◆ Data section:
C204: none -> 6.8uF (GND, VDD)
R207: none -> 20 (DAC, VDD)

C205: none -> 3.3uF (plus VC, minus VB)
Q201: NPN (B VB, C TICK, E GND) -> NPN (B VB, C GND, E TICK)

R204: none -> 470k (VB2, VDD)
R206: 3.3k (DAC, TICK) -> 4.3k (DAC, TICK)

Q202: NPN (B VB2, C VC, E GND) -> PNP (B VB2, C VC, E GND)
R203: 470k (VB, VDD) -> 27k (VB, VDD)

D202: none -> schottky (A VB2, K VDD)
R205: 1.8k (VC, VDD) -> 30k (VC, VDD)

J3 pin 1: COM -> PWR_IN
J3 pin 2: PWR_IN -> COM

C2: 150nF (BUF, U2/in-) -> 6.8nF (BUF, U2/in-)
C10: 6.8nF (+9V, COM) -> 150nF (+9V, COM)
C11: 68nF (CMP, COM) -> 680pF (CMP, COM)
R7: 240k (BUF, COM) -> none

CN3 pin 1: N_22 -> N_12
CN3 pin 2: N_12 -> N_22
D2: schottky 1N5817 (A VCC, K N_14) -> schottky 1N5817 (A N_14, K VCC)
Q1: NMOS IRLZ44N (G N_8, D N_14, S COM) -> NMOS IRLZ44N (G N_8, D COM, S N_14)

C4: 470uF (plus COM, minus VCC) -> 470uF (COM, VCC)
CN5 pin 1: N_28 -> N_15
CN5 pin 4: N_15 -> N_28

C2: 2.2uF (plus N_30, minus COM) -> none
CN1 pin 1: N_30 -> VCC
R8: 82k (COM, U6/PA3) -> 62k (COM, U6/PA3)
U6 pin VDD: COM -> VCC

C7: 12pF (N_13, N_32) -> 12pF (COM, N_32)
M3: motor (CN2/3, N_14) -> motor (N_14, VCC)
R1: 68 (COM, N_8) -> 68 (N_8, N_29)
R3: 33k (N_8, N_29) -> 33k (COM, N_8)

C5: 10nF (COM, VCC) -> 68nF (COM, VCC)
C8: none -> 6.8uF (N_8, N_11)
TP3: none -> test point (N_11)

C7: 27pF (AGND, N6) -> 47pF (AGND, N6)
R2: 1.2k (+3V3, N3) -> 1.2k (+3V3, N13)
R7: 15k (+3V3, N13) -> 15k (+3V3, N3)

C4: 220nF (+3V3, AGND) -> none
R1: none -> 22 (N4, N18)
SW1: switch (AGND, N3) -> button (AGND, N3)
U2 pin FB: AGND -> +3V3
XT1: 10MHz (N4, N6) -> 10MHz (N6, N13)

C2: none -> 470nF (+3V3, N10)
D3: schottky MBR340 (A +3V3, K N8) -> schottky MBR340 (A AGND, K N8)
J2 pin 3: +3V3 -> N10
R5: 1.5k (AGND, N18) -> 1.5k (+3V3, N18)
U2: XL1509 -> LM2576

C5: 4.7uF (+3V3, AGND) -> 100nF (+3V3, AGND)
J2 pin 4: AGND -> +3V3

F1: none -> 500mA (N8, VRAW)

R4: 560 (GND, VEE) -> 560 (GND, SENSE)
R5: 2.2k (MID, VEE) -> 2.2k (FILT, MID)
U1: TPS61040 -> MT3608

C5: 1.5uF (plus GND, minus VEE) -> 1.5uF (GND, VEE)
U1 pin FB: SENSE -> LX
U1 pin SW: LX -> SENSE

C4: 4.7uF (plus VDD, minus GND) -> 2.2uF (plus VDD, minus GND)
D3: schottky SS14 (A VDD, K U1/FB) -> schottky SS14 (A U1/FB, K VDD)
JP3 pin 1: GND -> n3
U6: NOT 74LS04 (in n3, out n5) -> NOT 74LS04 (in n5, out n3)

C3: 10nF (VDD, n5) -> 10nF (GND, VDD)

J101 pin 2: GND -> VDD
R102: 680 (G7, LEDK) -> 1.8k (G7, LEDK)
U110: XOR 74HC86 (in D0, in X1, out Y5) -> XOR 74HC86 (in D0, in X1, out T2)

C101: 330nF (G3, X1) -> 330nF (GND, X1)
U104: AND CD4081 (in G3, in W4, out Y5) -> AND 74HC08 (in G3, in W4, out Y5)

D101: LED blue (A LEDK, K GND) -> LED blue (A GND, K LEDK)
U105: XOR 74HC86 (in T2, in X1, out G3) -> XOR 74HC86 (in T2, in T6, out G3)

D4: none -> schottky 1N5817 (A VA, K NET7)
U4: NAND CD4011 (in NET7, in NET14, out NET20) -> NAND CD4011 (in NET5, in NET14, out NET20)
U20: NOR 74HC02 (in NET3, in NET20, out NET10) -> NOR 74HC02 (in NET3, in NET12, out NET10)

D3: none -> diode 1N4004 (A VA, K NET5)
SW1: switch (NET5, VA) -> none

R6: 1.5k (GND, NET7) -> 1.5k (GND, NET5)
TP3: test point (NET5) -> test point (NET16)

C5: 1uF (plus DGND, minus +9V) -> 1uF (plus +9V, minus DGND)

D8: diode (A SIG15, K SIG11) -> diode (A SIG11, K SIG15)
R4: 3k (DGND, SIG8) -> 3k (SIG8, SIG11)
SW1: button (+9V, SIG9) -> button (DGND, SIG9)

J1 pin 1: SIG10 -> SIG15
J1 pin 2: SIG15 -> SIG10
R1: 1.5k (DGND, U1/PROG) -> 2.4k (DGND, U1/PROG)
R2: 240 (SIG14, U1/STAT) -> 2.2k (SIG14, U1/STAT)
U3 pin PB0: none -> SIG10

◆ Task item: Your answer should be the lines of the listing above between the line holding "C101: 330nF (G3, X1) -> 330nF (GND, X1)" and the line holding "U4: NAND CD4011", inclusive, restated word for word and alone.

◆ The answer:
C101: 330nF (G3, X1) -> 330nF (GND, X1)
U104: AND CD4081 (in G3, in W4, out Y5) -> AND 74HC08 (in G3, in W4, out Y5)

D101: LED blue (A LEDK, K GND) -> LED blue (A GND, K LEDK)
U105: XOR 74HC86 (in T2, in X1, out G3) -> XOR 74HC86 (in T2, in T6, out G3)

D4: none -> schottky 1N5817 (A VA, K NET7)
U4: NAND CD4011 (in NET7, in NET14, out NET20) -> NAND CD4011 (in NET5, in NET14, out NET20)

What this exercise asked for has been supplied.